_Exercise aim_
Except for images, print the whole listing verbatim.

_Data excerpt_
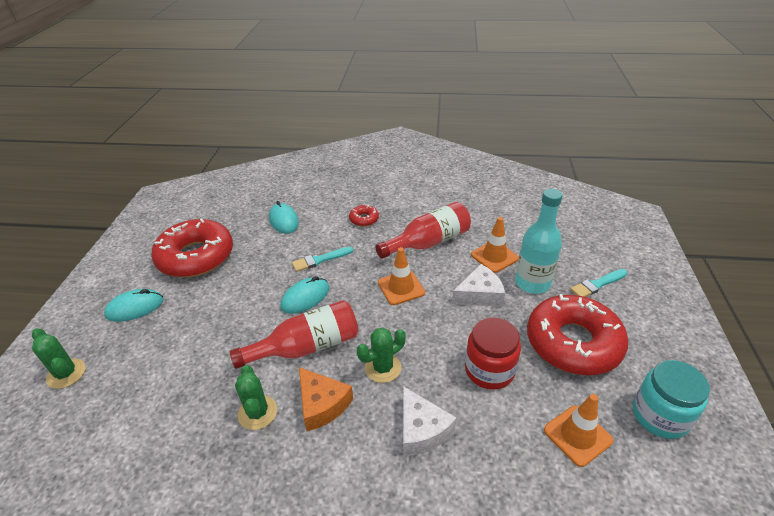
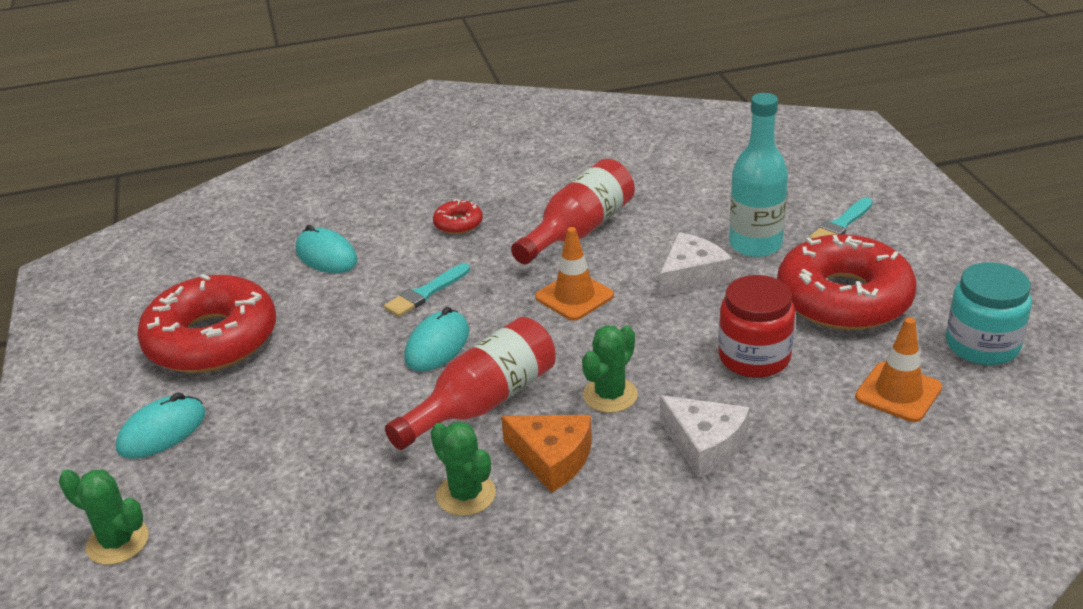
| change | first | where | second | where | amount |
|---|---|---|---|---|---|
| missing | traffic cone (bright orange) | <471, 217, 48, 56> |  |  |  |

_Problem solution_
| change | first | where | second | where | amount |
|---|---|---|---|---|---|
| missing | traffic cone (bright orange) | <471, 217, 48, 56> |  |  |  |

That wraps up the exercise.